:: RECORDS FOR PROCESSING ::

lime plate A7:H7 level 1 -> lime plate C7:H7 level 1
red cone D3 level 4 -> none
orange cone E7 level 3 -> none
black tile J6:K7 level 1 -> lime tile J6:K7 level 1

:::
:: RECORDS FOR PROCESSING ::

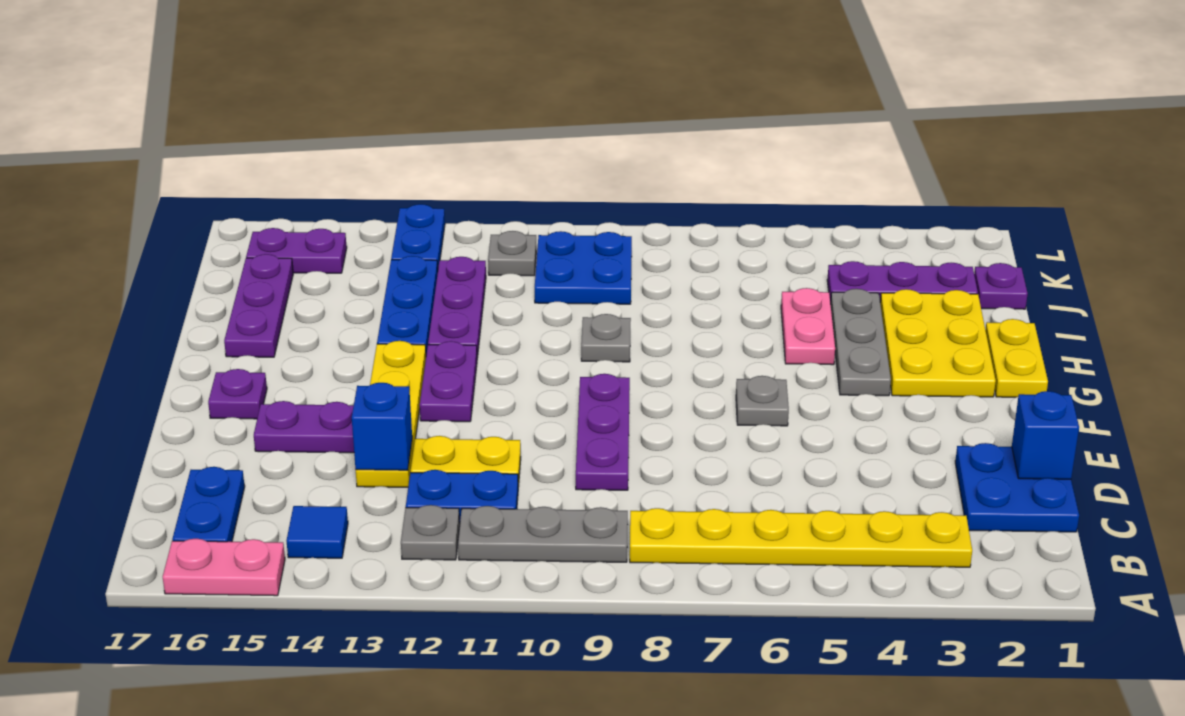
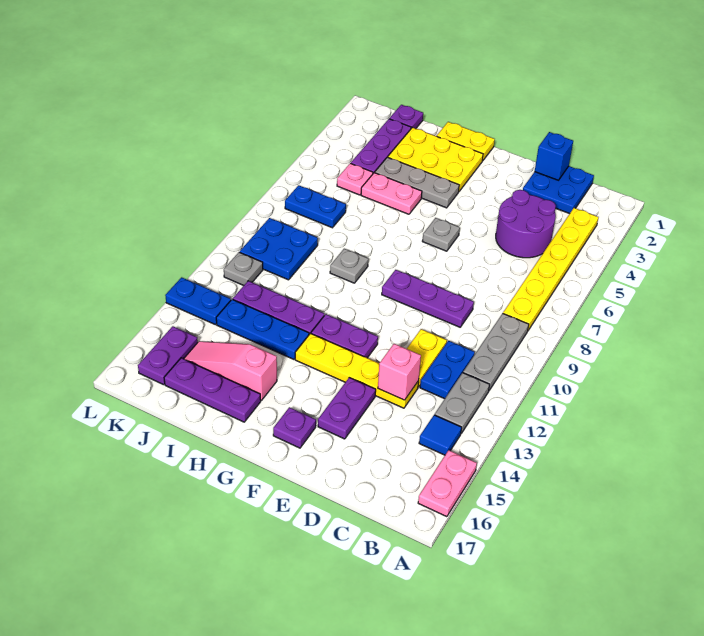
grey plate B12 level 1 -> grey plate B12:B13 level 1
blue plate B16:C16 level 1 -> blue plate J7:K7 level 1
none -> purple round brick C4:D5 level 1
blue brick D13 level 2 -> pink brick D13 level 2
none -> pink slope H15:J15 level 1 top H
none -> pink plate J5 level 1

:::

BRIEF
Write down again, exactly as given, only the lines above that fall from the line with "orange cone E7 level 3 -> none" to the line with "black tile J6:K7", inclusive.

ANSWER TO THIS TASK
orange cone E7 level 3 -> none
black tile J6:K7 level 1 -> lime tile J6:K7 level 1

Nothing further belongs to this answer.